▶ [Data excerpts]
/---

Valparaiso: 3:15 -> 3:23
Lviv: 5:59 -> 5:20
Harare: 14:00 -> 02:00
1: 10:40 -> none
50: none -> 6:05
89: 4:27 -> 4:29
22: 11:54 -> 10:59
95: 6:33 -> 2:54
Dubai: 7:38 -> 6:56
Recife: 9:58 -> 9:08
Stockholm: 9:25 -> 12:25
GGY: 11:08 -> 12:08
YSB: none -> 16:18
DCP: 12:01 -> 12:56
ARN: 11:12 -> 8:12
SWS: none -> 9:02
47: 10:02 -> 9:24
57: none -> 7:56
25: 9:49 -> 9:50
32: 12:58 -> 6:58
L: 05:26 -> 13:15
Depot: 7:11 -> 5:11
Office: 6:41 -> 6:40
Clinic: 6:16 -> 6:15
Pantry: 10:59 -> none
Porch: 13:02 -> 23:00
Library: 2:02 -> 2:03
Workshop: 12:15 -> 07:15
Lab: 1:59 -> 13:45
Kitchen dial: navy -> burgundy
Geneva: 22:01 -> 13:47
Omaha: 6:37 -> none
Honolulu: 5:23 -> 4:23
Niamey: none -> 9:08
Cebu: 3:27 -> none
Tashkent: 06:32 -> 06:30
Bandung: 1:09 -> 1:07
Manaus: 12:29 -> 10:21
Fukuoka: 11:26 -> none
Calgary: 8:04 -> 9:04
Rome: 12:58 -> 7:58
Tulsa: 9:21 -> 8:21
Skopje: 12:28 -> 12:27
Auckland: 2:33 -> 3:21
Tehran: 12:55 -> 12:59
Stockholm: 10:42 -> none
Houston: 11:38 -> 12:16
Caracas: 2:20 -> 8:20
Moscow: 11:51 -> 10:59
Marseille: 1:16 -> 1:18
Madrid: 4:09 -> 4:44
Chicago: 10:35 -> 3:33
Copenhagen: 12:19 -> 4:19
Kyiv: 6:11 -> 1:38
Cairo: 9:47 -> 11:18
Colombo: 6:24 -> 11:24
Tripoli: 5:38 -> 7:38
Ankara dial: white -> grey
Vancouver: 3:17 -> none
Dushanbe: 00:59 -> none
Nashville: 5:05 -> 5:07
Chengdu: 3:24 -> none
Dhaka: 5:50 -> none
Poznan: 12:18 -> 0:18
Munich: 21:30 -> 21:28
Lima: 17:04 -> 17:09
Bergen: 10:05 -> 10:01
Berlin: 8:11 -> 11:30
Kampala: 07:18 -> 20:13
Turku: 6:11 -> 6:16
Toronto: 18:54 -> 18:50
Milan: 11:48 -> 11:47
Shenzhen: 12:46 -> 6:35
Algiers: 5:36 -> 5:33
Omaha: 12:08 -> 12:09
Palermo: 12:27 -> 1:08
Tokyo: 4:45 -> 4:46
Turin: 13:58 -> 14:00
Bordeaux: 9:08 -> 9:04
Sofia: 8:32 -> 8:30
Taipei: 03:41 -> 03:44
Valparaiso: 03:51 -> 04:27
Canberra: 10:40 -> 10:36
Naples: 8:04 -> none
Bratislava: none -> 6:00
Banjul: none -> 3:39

\---

▶ [Exercise aim]
Output every one of the rows above unchanged, line for line.

▶ [Exercise output]
Valparaiso: 3:15 -> 3:23
Lviv: 5:59 -> 5:20
Harare: 14:00 -> 02:00
1: 10:40 -> none
50: none -> 6:05
89: 4:27 -> 4:29
22: 11:54 -> 10:59
95: 6:33 -> 2:54
Dubai: 7:38 -> 6:56
Recife: 9:58 -> 9:08
Stockholm: 9:25 -> 12:25
GGY: 11:08 -> 12:08
YSB: none -> 16:18
DCP: 12:01 -> 12:56
ARN: 11:12 -> 8:12
SWS: none -> 9:02
47: 10:02 -> 9:24
57: none -> 7:56
25: 9:49 -> 9:50
32: 12:58 -> 6:58
L: 05:26 -> 13:15
Depot: 7:11 -> 5:11
Office: 6:41 -> 6:40
Clinic: 6:16 -> 6:15
Pantry: 10:59 -> none
Porch: 13:02 -> 23:00
Library: 2:02 -> 2:03
Workshop: 12:15 -> 07:15
Lab: 1:59 -> 13:45
Kitchen dial: navy -> burgundy
Geneva: 22:01 -> 13:47
Omaha: 6:37 -> none
Honolulu: 5:23 -> 4:23
Niamey: none -> 9:08
Cebu: 3:27 -> none
Tashkent: 06:32 -> 06:30
Bandung: 1:09 -> 1:07
Manaus: 12:29 -> 10:21
Fukuoka: 11:26 -> none
Calgary: 8:04 -> 9:04
Rome: 12:58 -> 7:58
Tulsa: 9:21 -> 8:21
Skopje: 12:28 -> 12:27
Auckland: 2:33 -> 3:21
Tehran: 12:55 -> 12:59
Stockholm: 10:42 -> none
Houston: 11:38 -> 12:16
Caracas: 2:20 -> 8:20
Moscow: 11:51 -> 10:59
Marseille: 1:16 -> 1:18
Madrid: 4:09 -> 4:44
Chicago: 10:35 -> 3:33
Copenhagen: 12:19 -> 4:19
Kyiv: 6:11 -> 1:38
Cairo: 9:47 -> 11:18
Colombo: 6:24 -> 11:24
Tripoli: 5:38 -> 7:38
Ankara dial: white -> grey
Vancouver: 3:17 -> none
Dushanbe: 00:59 -> none
Nashville: 5:05 -> 5:07
Chengdu: 3:24 -> none
Dhaka: 5:50 -> none
Poznan: 12:18 -> 0:18
Munich: 21:30 -> 21:28
Lima: 17:04 -> 17:09
Bergen: 10:05 -> 10:01
Berlin: 8:11 -> 11:30
Kampala: 07:18 -> 20:13
Turku: 6:11 -> 6:16
Toronto: 18:54 -> 18:50
Milan: 11:48 -> 11:47
Shenzhen: 12:46 -> 6:35
Algiers: 5:36 -> 5:33
Omaha: 12:08 -> 12:09
Palermo: 12:27 -> 1:08
Tokyo: 4:45 -> 4:46
Turin: 13:58 -> 14:00
Bordeaux: 9:08 -> 9:04
Sofia: 8:32 -> 8:30
Taipei: 03:41 -> 03:44
Valparaiso: 03:51 -> 04:27
Canberra: 10:40 -> 10:36
Naples: 8:04 -> none
Bratislava: none -> 6:00
Banjul: none -> 3:39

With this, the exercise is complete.